Search the records below for the word "yellow". Pull out each line that has it.

● Data for review:
"""

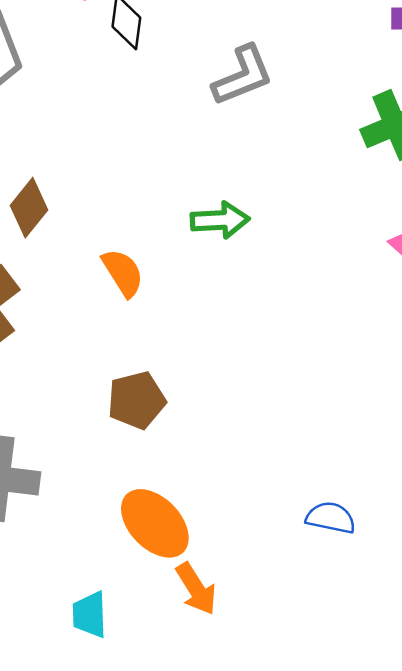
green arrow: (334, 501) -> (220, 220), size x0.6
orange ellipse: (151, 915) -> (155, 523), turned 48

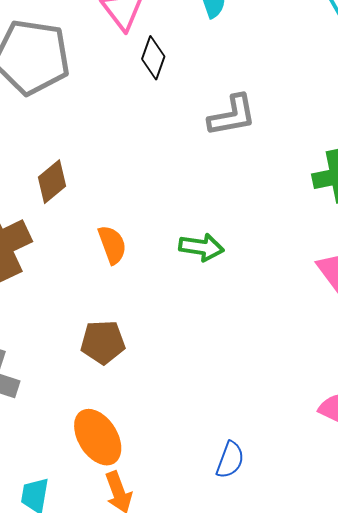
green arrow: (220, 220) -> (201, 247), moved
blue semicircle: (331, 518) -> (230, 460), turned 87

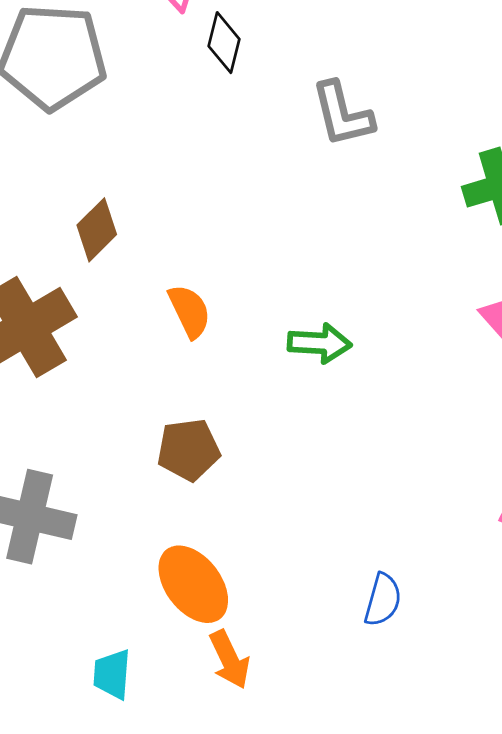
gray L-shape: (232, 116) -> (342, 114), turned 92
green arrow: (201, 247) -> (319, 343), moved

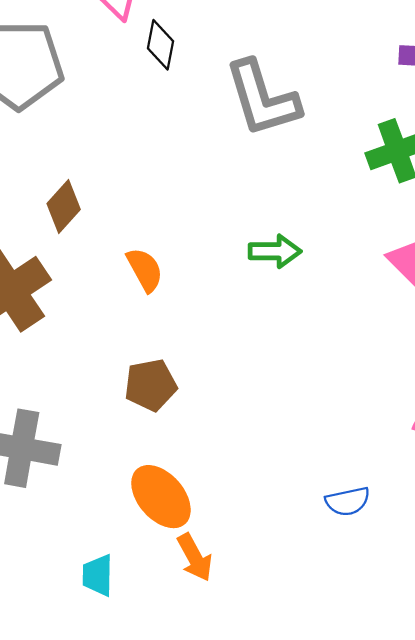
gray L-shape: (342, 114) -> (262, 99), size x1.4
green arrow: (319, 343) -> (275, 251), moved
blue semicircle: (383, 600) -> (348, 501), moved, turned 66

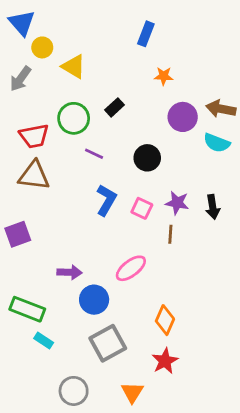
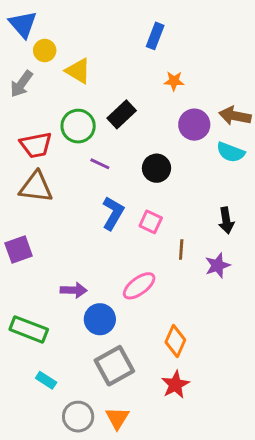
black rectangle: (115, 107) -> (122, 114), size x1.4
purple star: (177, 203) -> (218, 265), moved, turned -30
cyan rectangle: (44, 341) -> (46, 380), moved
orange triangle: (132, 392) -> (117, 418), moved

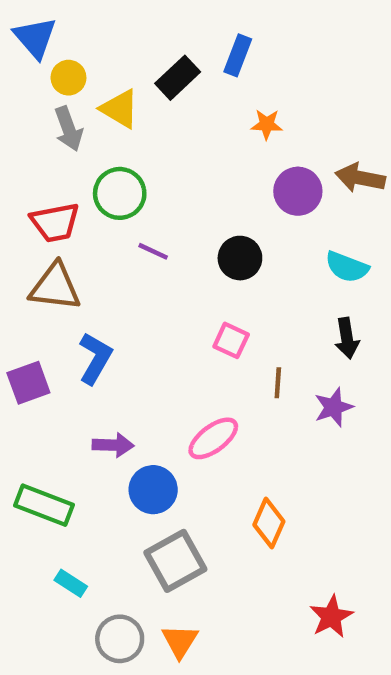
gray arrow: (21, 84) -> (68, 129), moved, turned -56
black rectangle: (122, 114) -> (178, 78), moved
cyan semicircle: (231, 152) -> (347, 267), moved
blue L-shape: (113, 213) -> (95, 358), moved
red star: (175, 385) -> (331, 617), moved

"""
"""

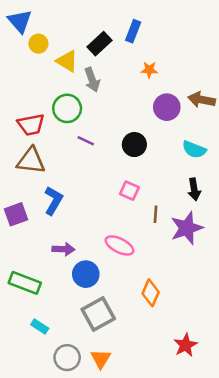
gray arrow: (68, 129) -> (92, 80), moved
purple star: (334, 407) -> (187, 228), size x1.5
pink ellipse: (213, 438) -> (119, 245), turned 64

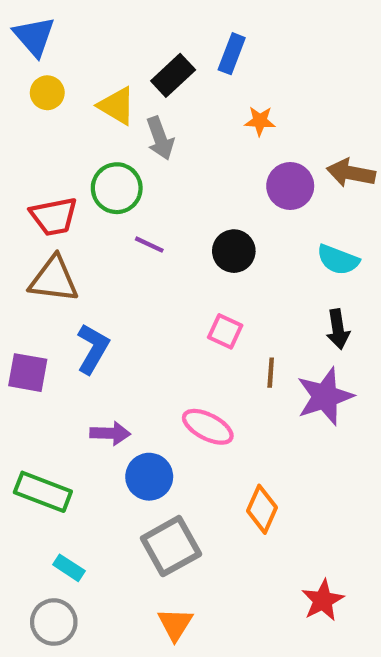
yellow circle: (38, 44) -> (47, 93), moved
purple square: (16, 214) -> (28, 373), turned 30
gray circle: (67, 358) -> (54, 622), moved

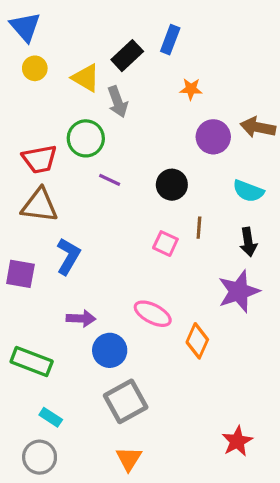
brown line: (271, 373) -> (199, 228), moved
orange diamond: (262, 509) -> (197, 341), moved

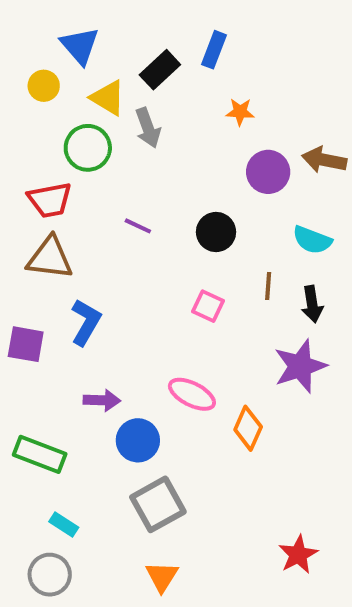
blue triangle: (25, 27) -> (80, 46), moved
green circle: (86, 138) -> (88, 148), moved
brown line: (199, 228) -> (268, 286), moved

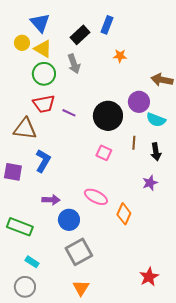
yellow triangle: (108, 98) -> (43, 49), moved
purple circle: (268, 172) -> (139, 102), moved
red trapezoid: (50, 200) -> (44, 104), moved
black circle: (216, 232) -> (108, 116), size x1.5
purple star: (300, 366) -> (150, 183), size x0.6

"""

● Answer box:
yellow circle: (38, 44) -> (47, 93), moved
yellow triangle: (108, 98) -> (43, 49), moved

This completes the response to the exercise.